§ **TO-DO ITEM**: Each line of the listing, apart from the pictures, is to be printed exactly.
+++ RECORDS SUPPLIED +++
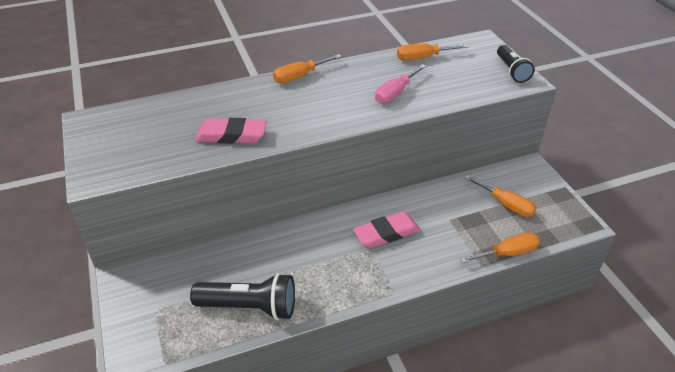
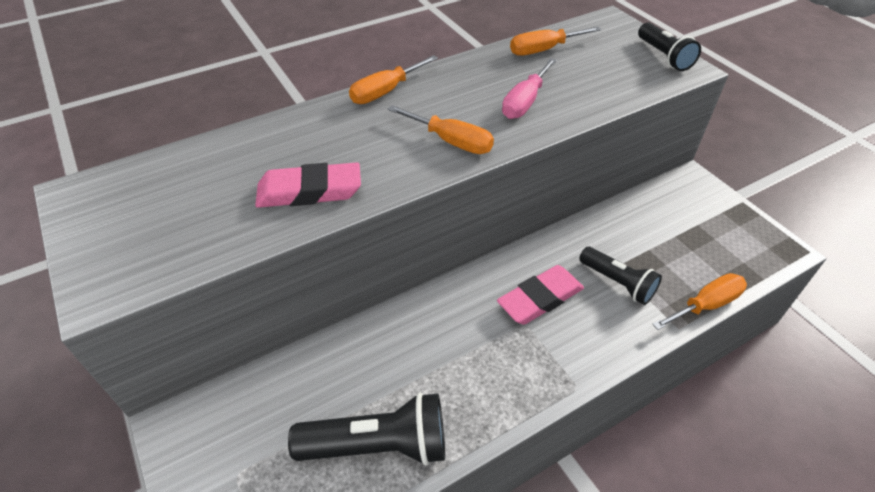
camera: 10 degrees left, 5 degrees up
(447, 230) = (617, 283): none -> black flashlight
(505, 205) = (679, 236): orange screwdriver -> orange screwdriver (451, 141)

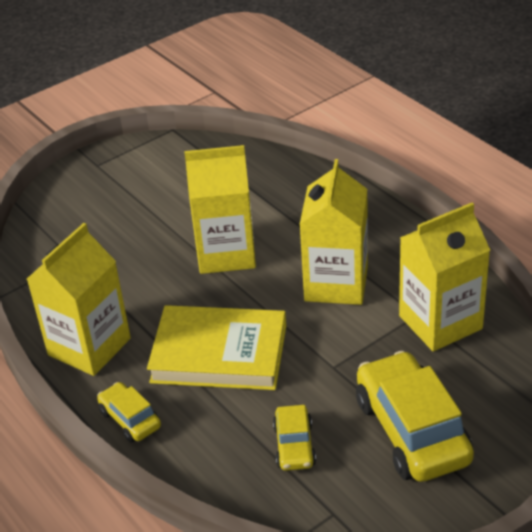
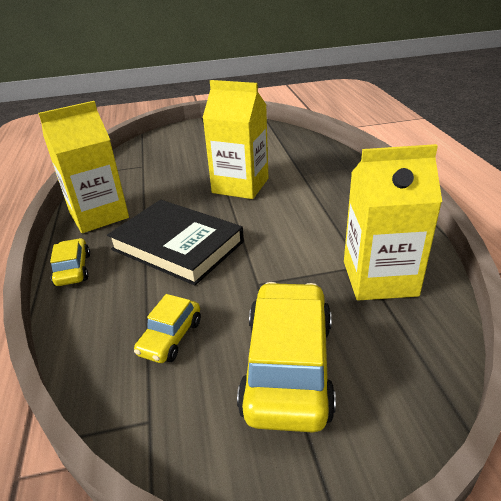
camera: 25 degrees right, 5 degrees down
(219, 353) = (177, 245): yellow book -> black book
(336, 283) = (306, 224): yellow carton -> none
+++
§ **RESULT FOR THIS TASK**:
camera: 10 degrees left, 5 degrees up
(447, 230) = (617, 283): none -> black flashlight
(505, 205) = (679, 236): orange screwdriver -> orange screwdriver (451, 141)

camera: 25 degrees right, 5 degrees down
(219, 353) = (177, 245): yellow book -> black book
(336, 283) = (306, 224): yellow carton -> none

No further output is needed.